_ACTIVITY_
When the line containing "161 to 231 402" is found in the data below, copy it and each line after it through the line containing "black 750 453", exactly and with no others.

_EXCERPTED RECORDS_
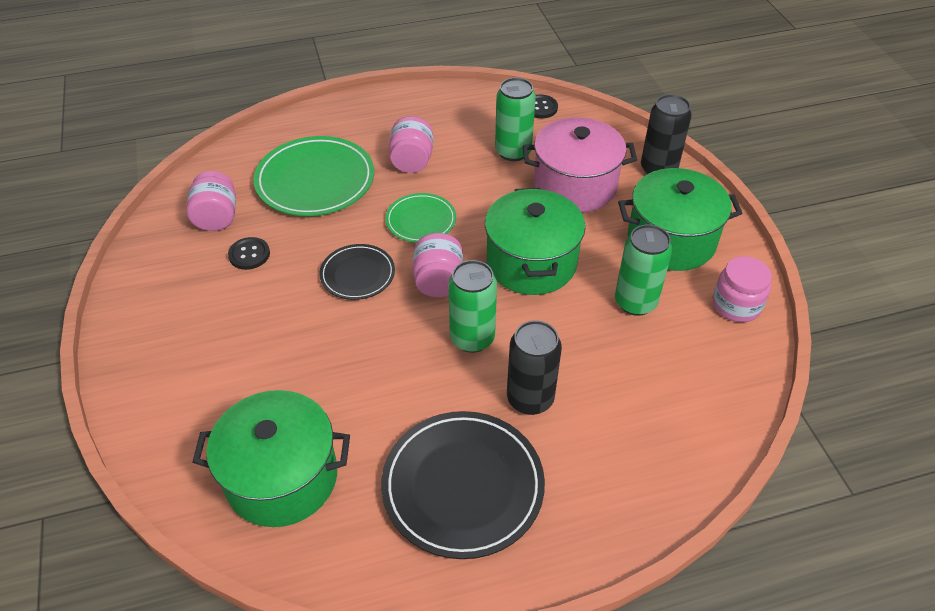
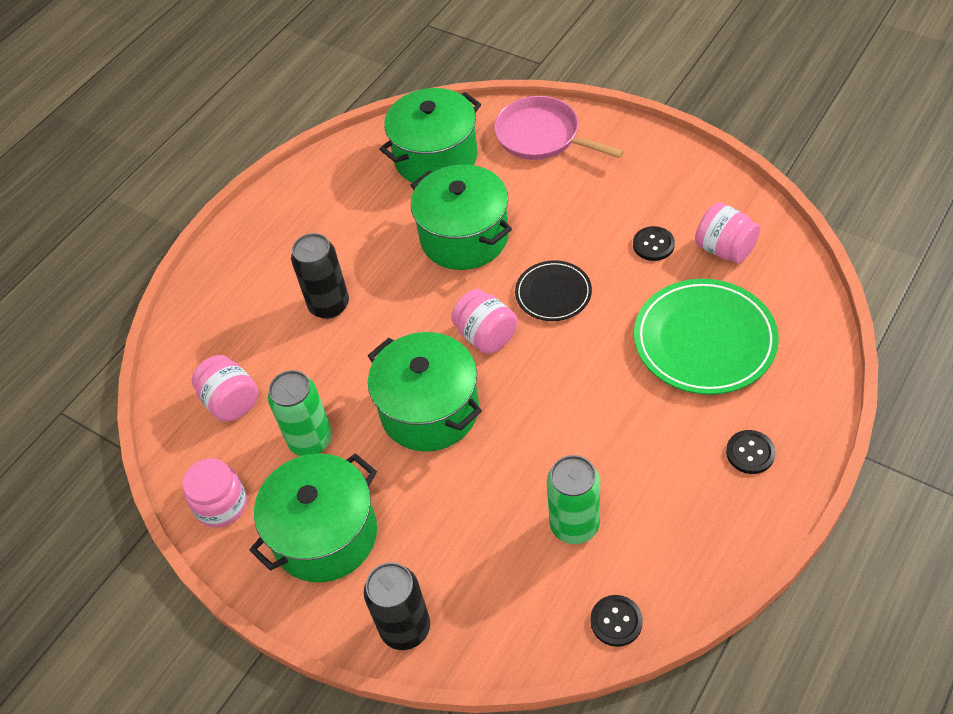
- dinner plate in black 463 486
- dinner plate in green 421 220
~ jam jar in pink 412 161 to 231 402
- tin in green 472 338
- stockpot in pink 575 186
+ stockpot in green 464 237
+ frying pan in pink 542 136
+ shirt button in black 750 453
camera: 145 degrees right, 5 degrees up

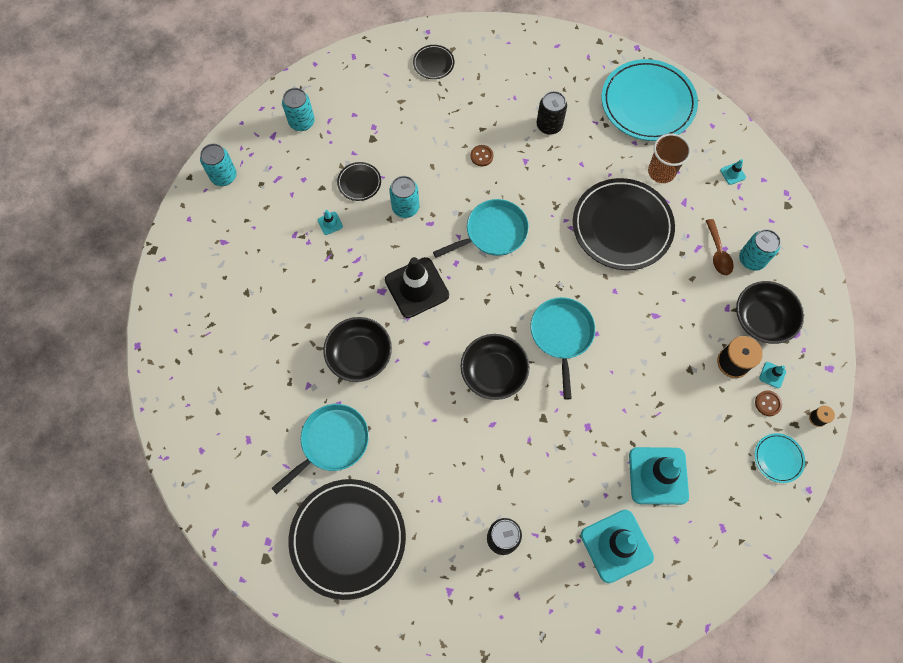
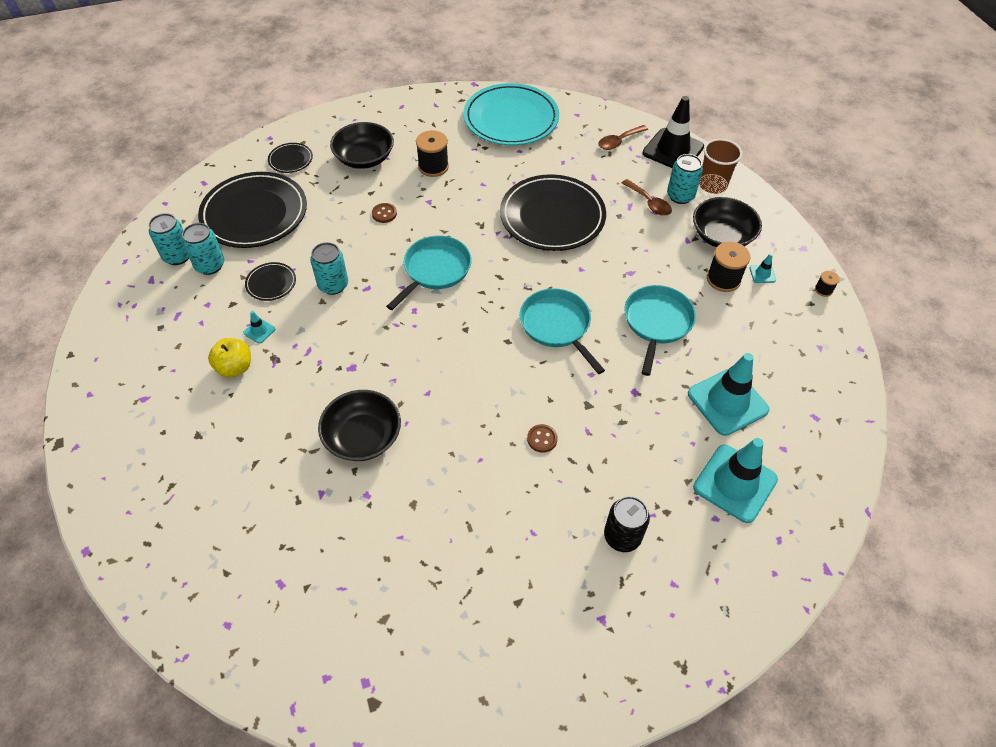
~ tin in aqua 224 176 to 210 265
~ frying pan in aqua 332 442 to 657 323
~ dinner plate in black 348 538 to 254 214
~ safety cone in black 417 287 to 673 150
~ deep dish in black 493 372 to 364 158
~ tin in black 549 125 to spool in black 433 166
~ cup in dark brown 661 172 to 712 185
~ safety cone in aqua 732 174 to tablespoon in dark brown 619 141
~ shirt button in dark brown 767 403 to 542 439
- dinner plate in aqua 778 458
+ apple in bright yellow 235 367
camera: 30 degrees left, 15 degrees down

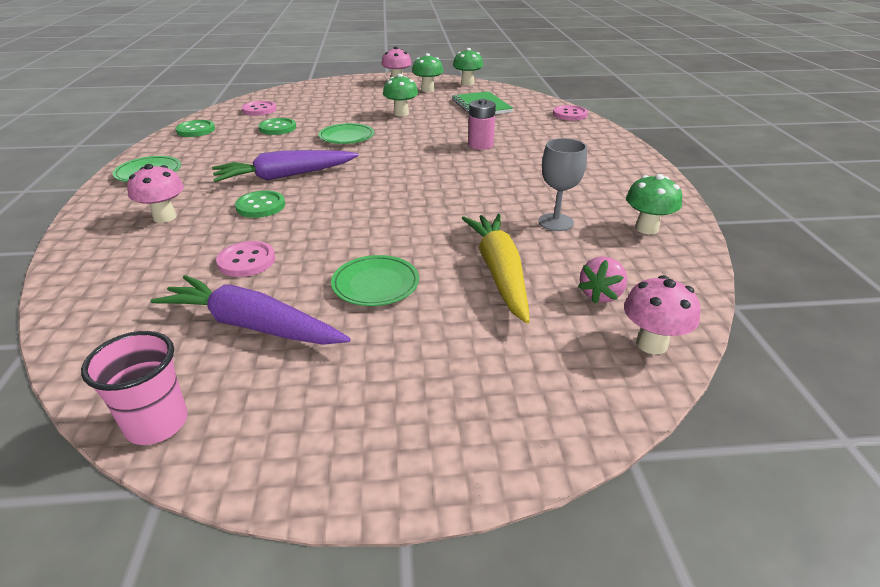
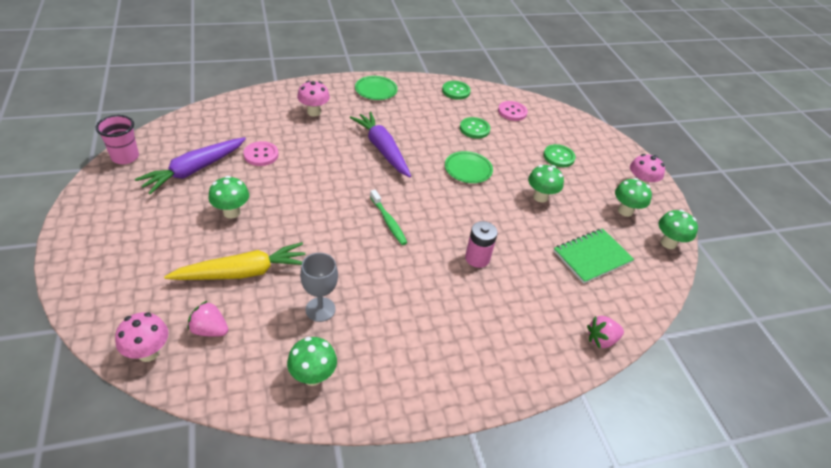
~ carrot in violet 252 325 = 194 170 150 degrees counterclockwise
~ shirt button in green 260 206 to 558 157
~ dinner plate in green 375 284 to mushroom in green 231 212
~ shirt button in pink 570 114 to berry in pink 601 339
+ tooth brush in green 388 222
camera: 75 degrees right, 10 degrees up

_YOUR SOLUTION_
~ jam jar in pink 412 161 to 231 402
- tin in green 472 338
- stockpot in pink 575 186
+ stockpot in green 464 237
+ frying pan in pink 542 136
+ shirt button in black 750 453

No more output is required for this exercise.